>>
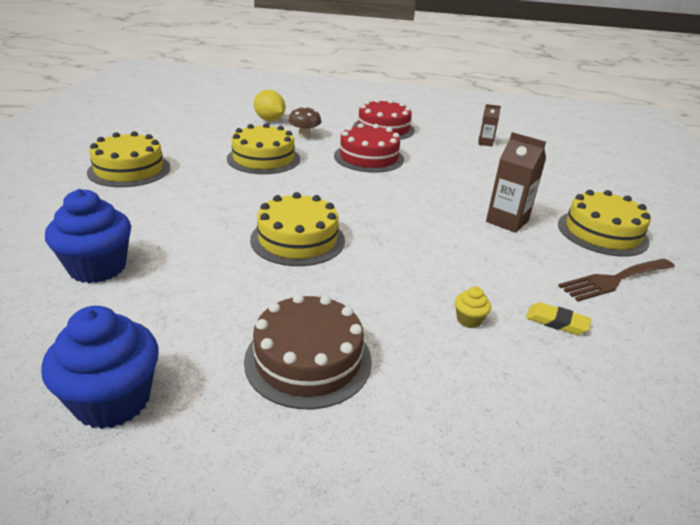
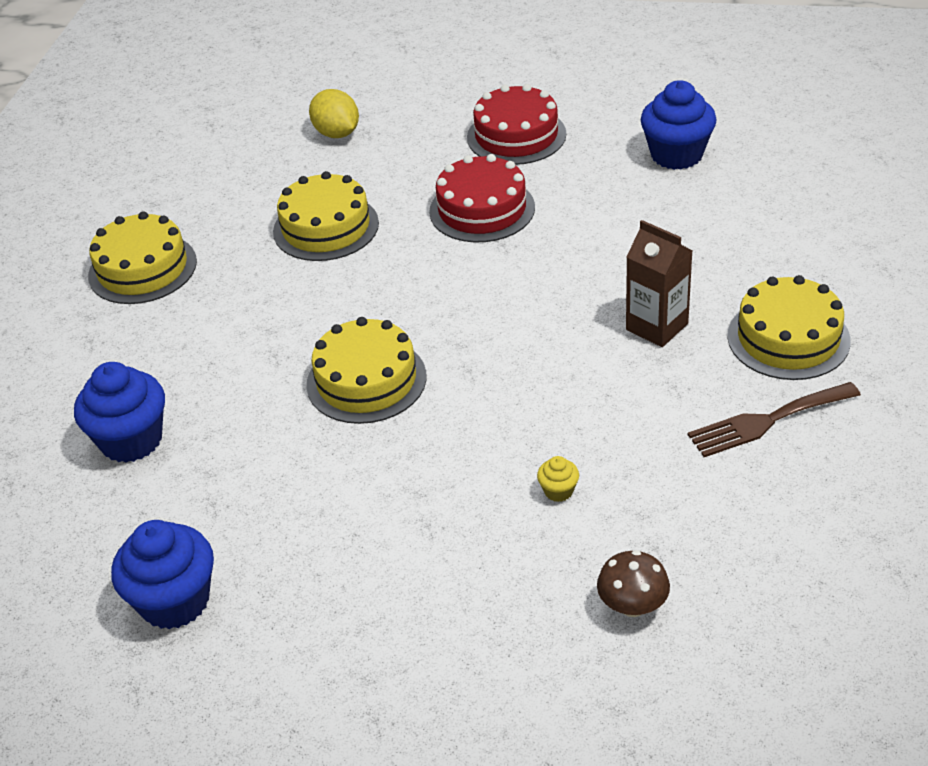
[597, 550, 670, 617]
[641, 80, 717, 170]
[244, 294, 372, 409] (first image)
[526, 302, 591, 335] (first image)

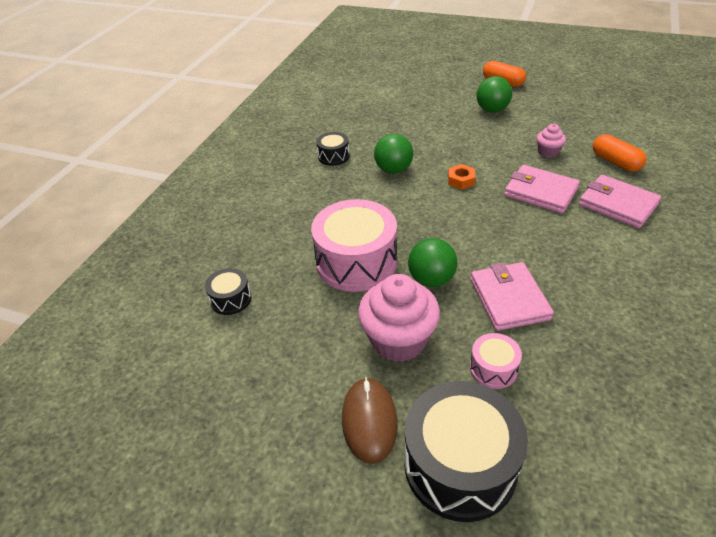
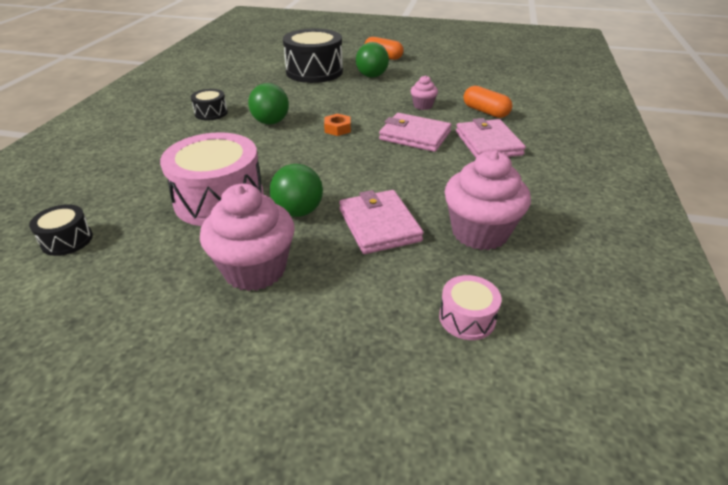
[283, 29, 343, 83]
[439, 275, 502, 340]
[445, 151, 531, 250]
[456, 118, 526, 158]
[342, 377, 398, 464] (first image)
<<
### TASK OBJECTIVE
Print each entry exactly, leaving pictures out.

### EXERCISE OUTPUT
[597, 550, 670, 617]
[641, 80, 717, 170]
[244, 294, 372, 409] (first image)
[526, 302, 591, 335] (first image)

[283, 29, 343, 83]
[439, 275, 502, 340]
[445, 151, 531, 250]
[456, 118, 526, 158]
[342, 377, 398, 464] (first image)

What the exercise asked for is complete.